**PROBLEM REQUIREMENTS:** Repeat the listing exactly as given, omitting every image.

+---+

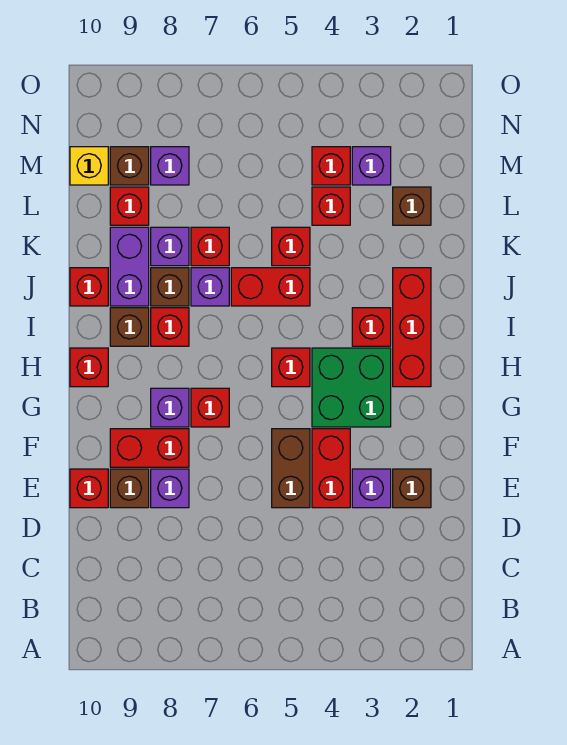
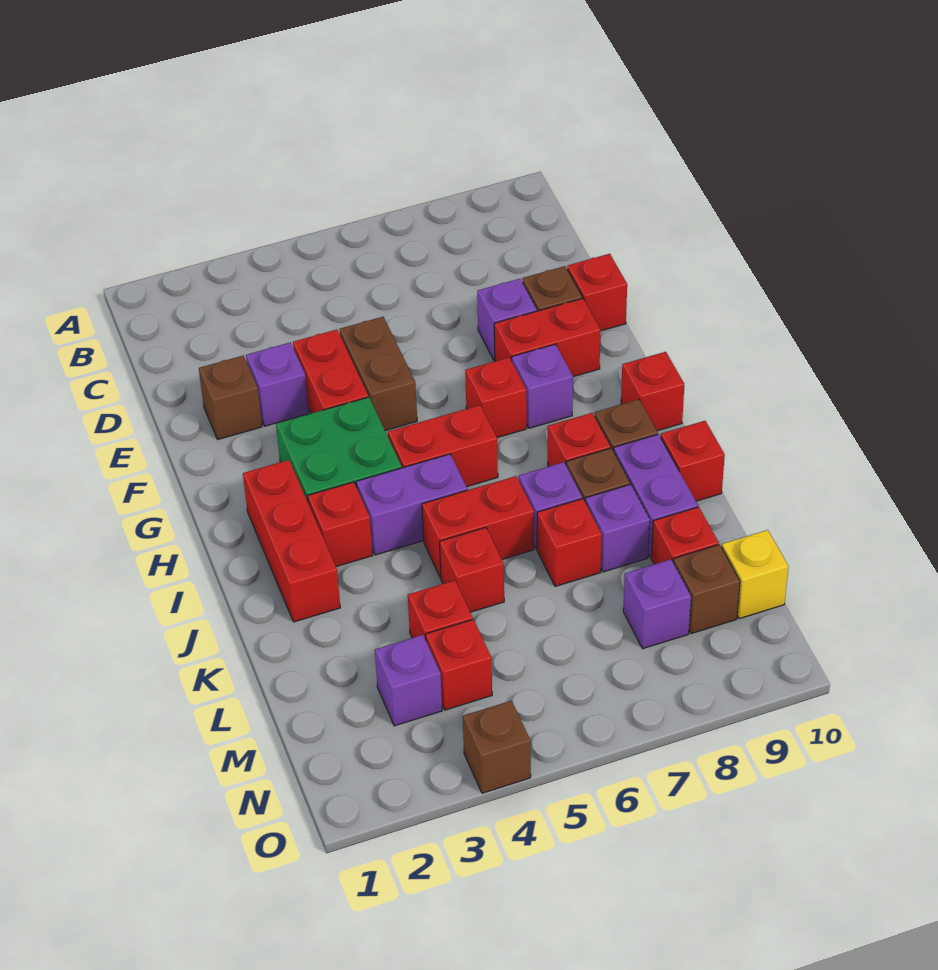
red brick H5 level 1 -> red brick H5:H6 level 1
none -> purple brick I4:I5 level 1
brown brick L2 level 1 -> brown brick O4 level 1

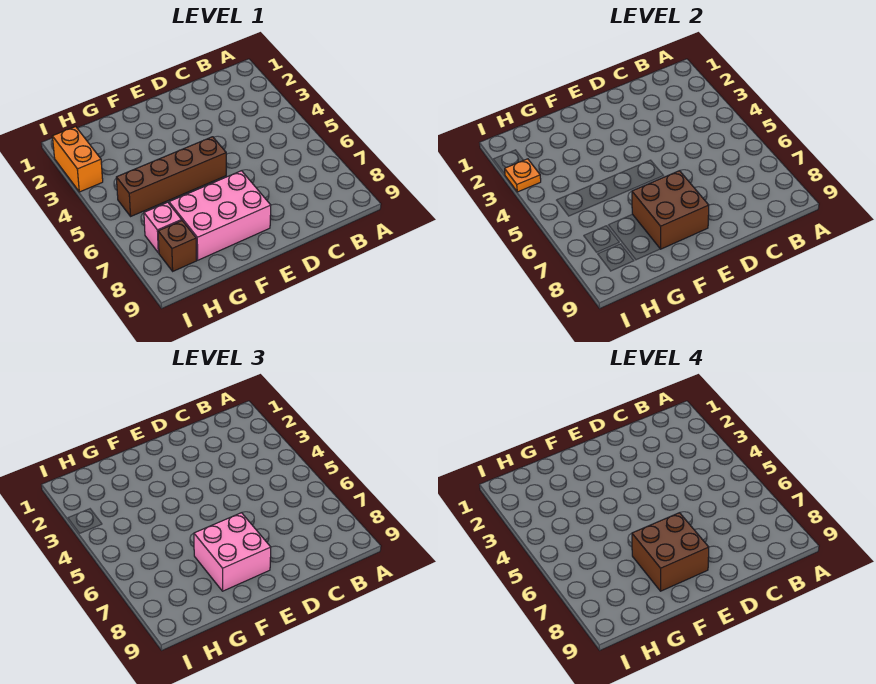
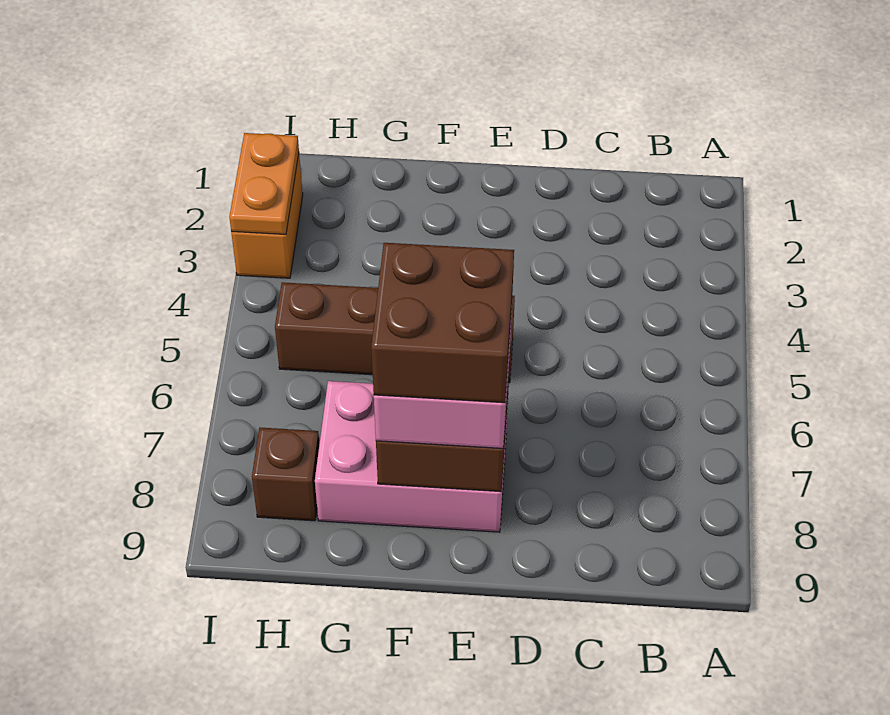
pink brick H7 level 1 -> none
orange plate I3 level 2 -> orange plate I2:I3 level 2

+---+

**PROBLEM SOLUTION:**
red brick H5 level 1 -> red brick H5:H6 level 1
none -> purple brick I4:I5 level 1
brown brick L2 level 1 -> brown brick O4 level 1

pink brick H7 level 1 -> none
orange plate I3 level 2 -> orange plate I2:I3 level 2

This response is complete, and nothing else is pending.